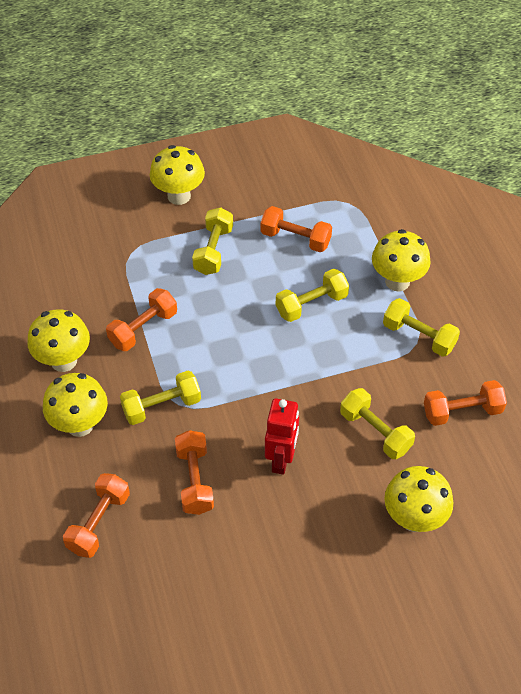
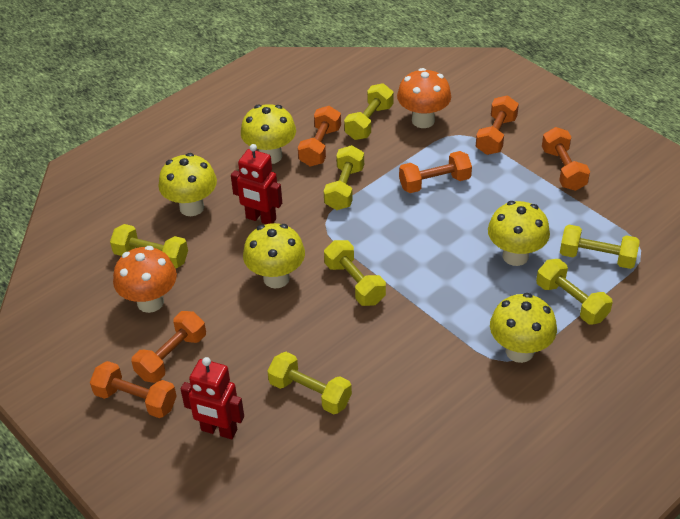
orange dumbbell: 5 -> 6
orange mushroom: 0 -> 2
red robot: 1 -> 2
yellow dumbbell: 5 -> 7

> **Directions for this task**: Copy out every line in the listing where the word "dumbbell" appears.

> **Finished task**:
orange dumbbell: 5 -> 6
yellow dumbbell: 5 -> 7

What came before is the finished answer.